_Your objective_: The answer is the data below, repeated exactly, with no pictures included.

_Dataset content_:
=-=-=
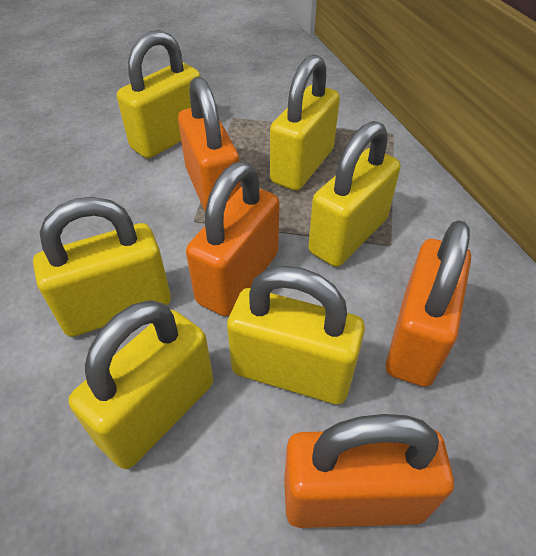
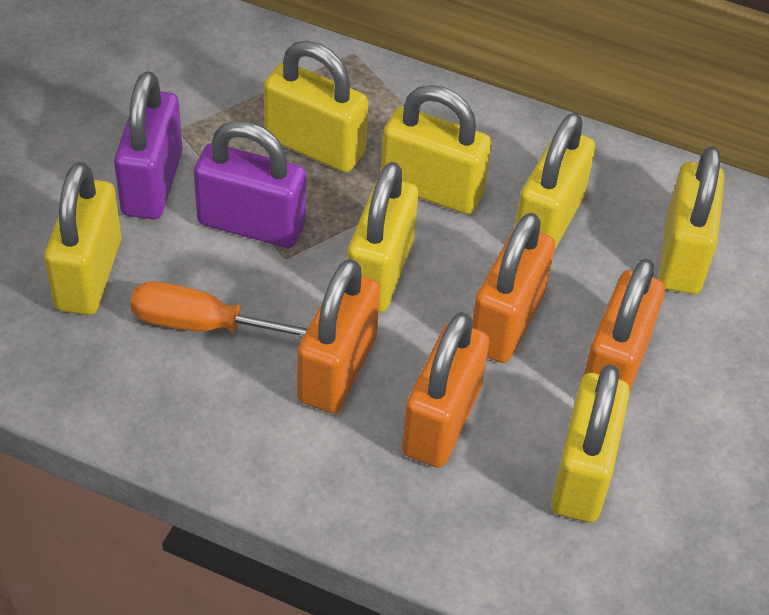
orange screwdriver: 0 -> 1
purple padlock: 0 -> 2
yellow padlock: 6 -> 7

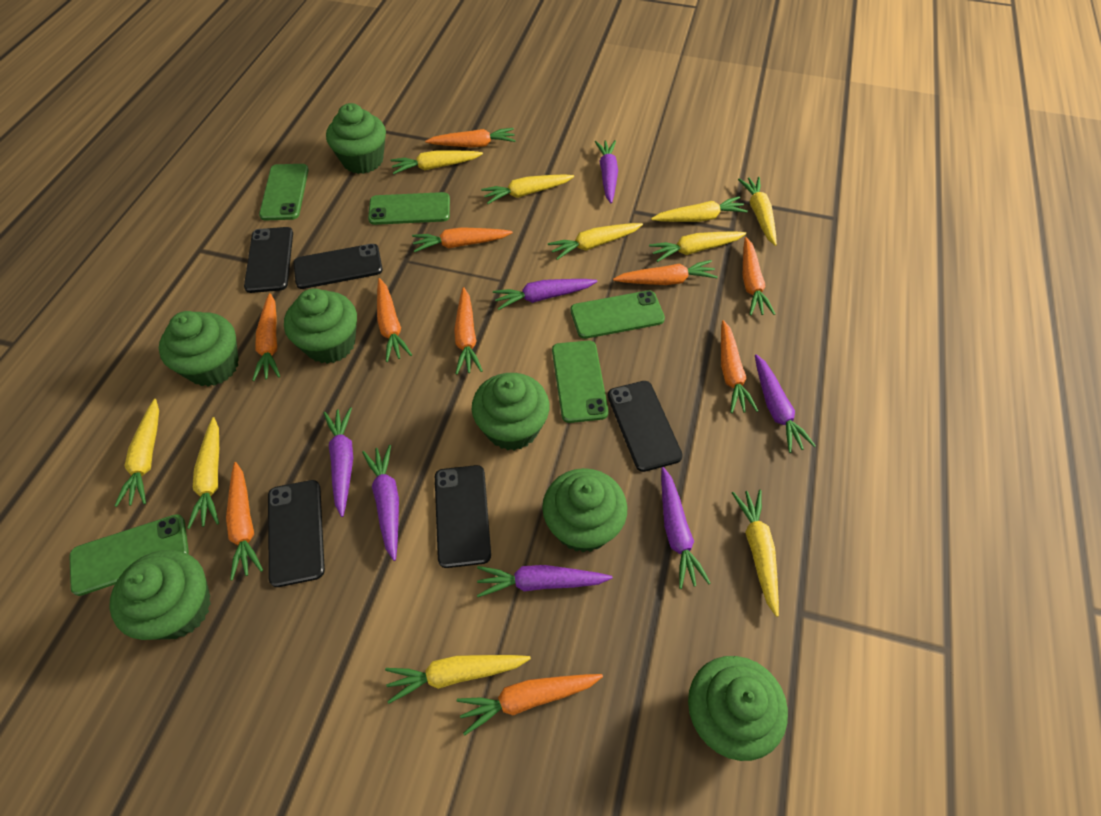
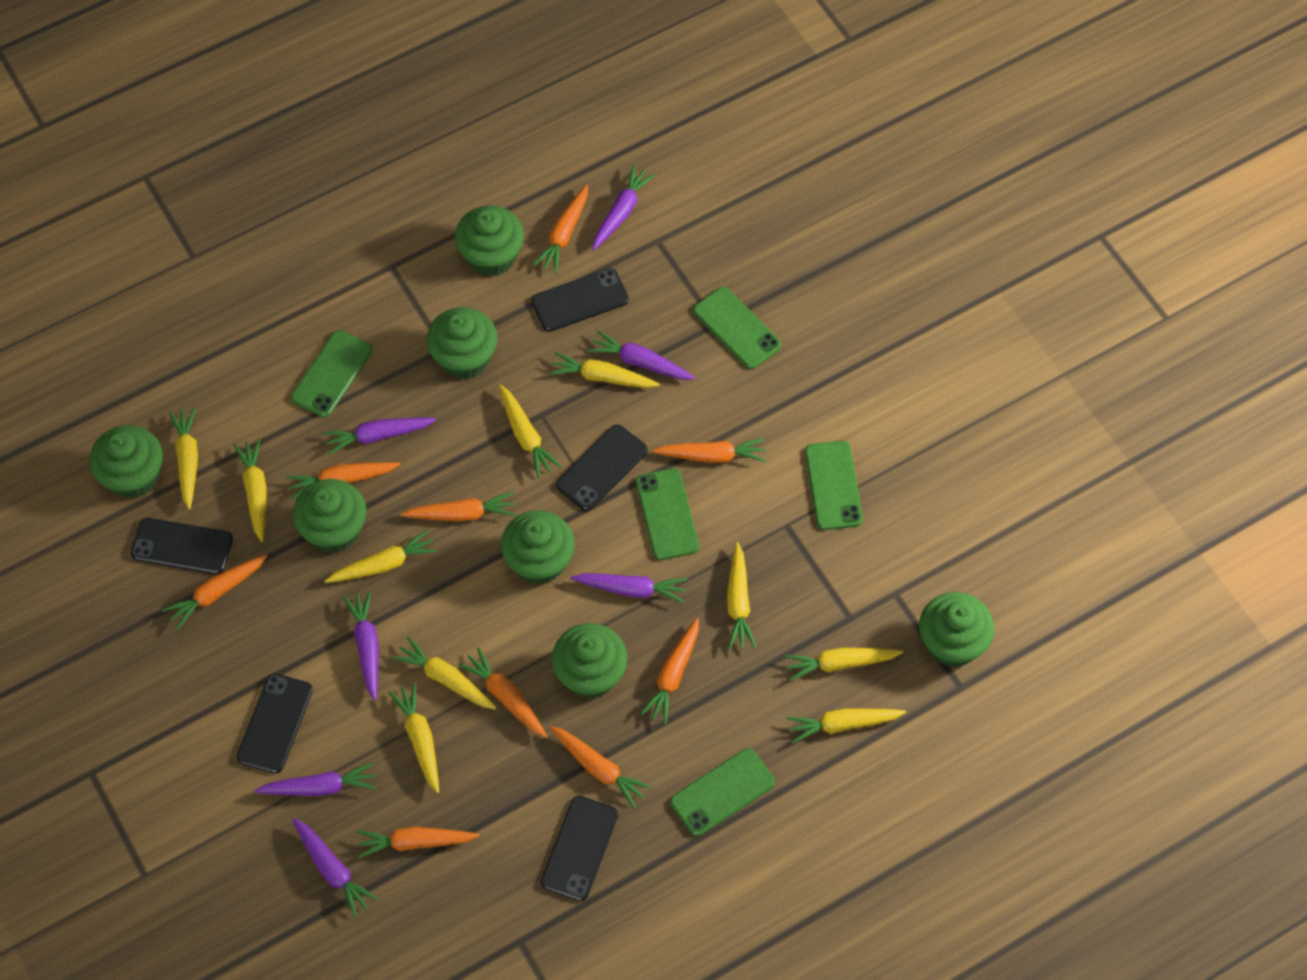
orange carrot: 10 -> 9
=-=-=
_Result for this exercise_:
orange screwdriver: 0 -> 1
purple padlock: 0 -> 2
yellow padlock: 6 -> 7

orange carrot: 10 -> 9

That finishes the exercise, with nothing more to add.